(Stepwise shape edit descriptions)

────

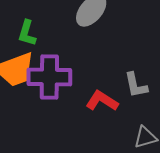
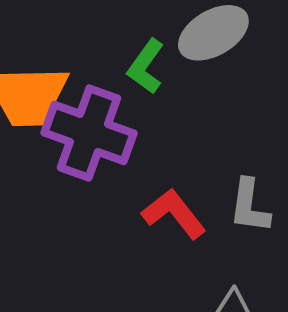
green L-shape: (27, 33) -> (146, 66), moved

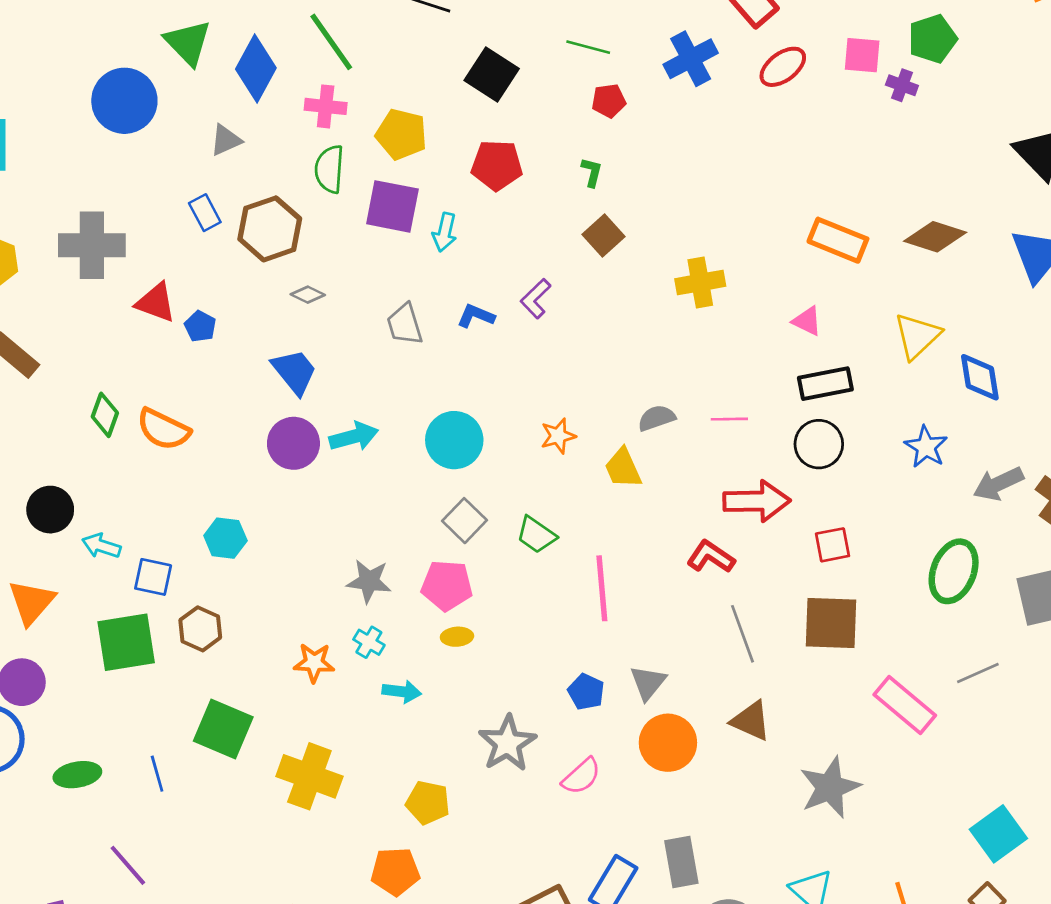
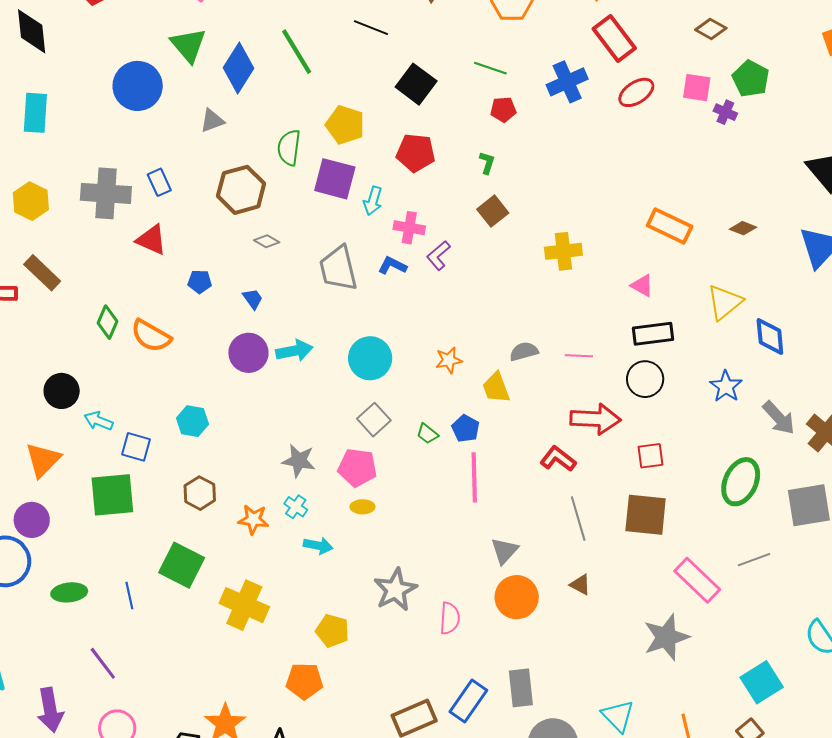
green pentagon: (933, 39) -> (751, 79), turned -30
pink cross: (326, 106) -> (409, 228), moved
blue rectangle: (205, 213) -> (159, 182), moved
brown diamond: (935, 237) -> (743, 228), size x0.6
gray trapezoid: (405, 324) -> (338, 268), size x1.4
blue pentagon: (200, 326) -> (200, 282), moved, turned -30
blue trapezoid: (294, 372) -> (253, 299), size x0.6
gray arrow: (998, 484) -> (779, 418), turned -111
green trapezoid: (536, 535) -> (427, 434), size x0.7
brown hexagon: (200, 629) -> (200, 493), moved
blue pentagon: (586, 692) -> (466, 428), moved
brown triangle: (751, 721) -> (580, 585), size x0.7
pink semicircle: (581, 776) -> (450, 618), turned -48
gray star: (830, 787) -> (666, 637), moved

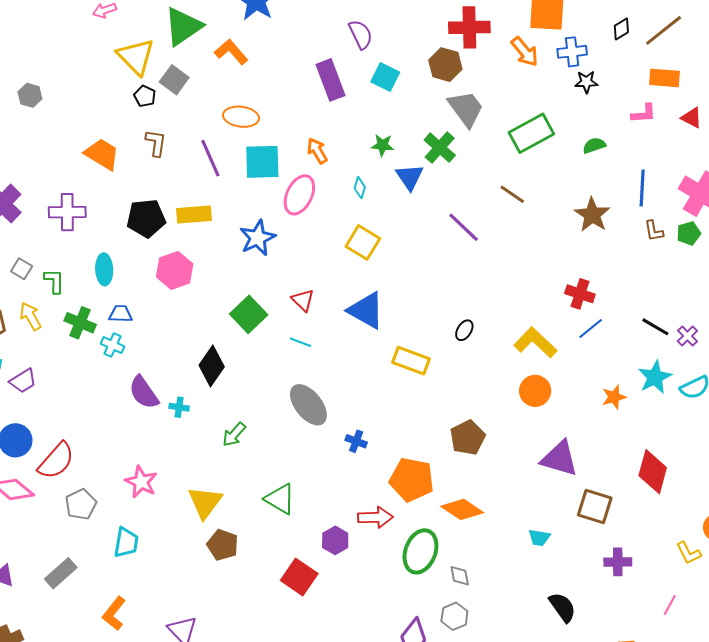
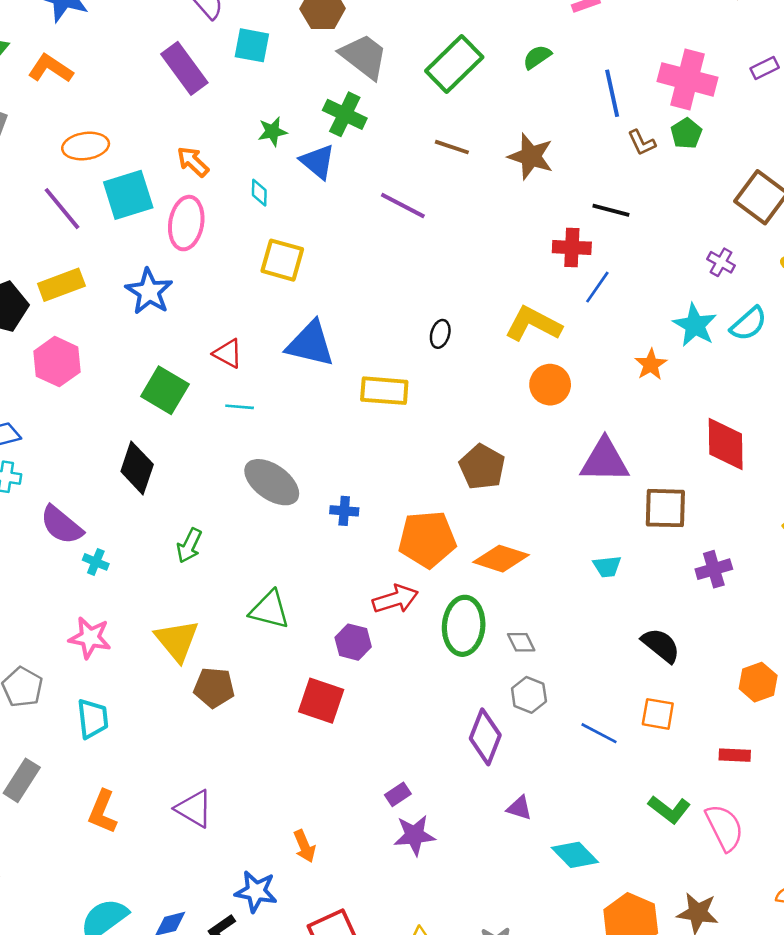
brown star: (592, 215) -> (531, 156), moved
black line: (655, 327) -> (611, 210), moved
cyan cross: (179, 407) -> (96, 562), moved, turned 30

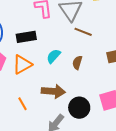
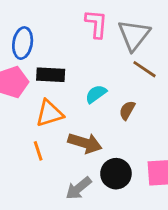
black rectangle: (26, 37) -> (51, 75), moved
orange triangle: (22, 65) -> (49, 113), moved

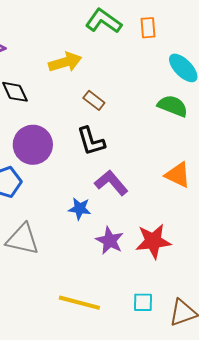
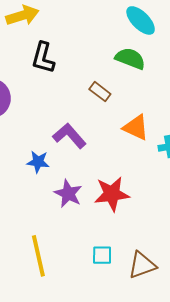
brown rectangle: (94, 100) -> (100, 92), moved
black L-shape: (91, 141) -> (43, 58), moved, turned 32
yellow line: (79, 303) -> (38, 256), turned 63

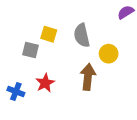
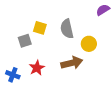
gray square: (30, 50) -> (25, 41), turned -32
brown arrow: (88, 77) -> (72, 63), turned 70

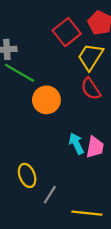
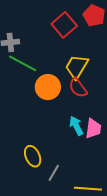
yellow trapezoid: (90, 57) -> (77, 67), moved
red semicircle: (91, 89) -> (78, 88), moved

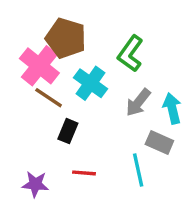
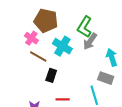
pink cross: (39, 66) -> (31, 38), size x0.6
gray arrow: (138, 102) -> (90, 41), moved

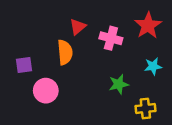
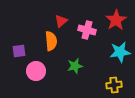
cyan star: (153, 66) -> (120, 52), size x1.5
green star: (119, 84) -> (75, 66), moved

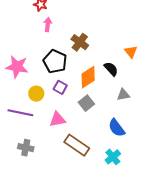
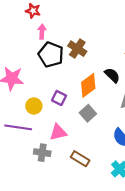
black pentagon: (55, 61) -> (51, 55), moved
brown rectangle: (77, 145) -> (80, 159), size x0.7
gray cross: (26, 148) -> (42, 153), moved

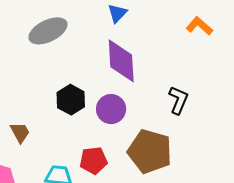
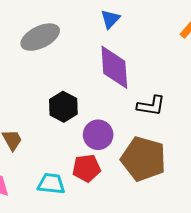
black L-shape: (178, 100) -> (151, 106), moved, turned 76
purple circle: (111, 109) -> (98, 135), moved

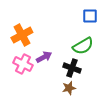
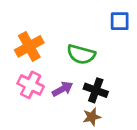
green semicircle: (83, 46) -> (81, 54), moved, turned 45
purple arrow: (44, 57) -> (63, 89), moved

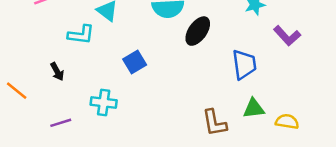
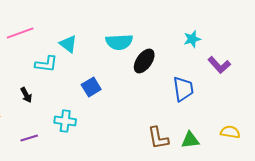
green triangle: (254, 108) -> (190, 140), moved
yellow semicircle: (287, 122) -> (230, 132), moved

────

■ Work instructions: When you reach the line with "gray trapezoid: (405, 324)" in the records above, start writing out each line exactly, and stop after the line with "brown arrow: (88, 77) -> (72, 63), turned 70". Pictures stay out.

■ Answer to this task:
gray trapezoid: (405, 324) -> (338, 268), size x1.4
blue pentagon: (200, 326) -> (200, 282), moved, turned -30
blue trapezoid: (294, 372) -> (253, 299), size x0.6
gray arrow: (998, 484) -> (779, 418), turned -111
green trapezoid: (536, 535) -> (427, 434), size x0.7
brown hexagon: (200, 629) -> (200, 493), moved
blue pentagon: (586, 692) -> (466, 428), moved
brown triangle: (751, 721) -> (580, 585), size x0.7
pink semicircle: (581, 776) -> (450, 618), turned -48
gray star: (830, 787) -> (666, 637), moved

brown star: (592, 215) -> (531, 156), moved
black line: (655, 327) -> (611, 210), moved
cyan cross: (179, 407) -> (96, 562), moved, turned 30

black rectangle: (26, 37) -> (51, 75), moved
orange triangle: (22, 65) -> (49, 113), moved

brown rectangle: (94, 100) -> (100, 92), moved
black L-shape: (91, 141) -> (43, 58), moved, turned 32
yellow line: (79, 303) -> (38, 256), turned 63

gray square: (30, 50) -> (25, 41), turned -32
brown arrow: (88, 77) -> (72, 63), turned 70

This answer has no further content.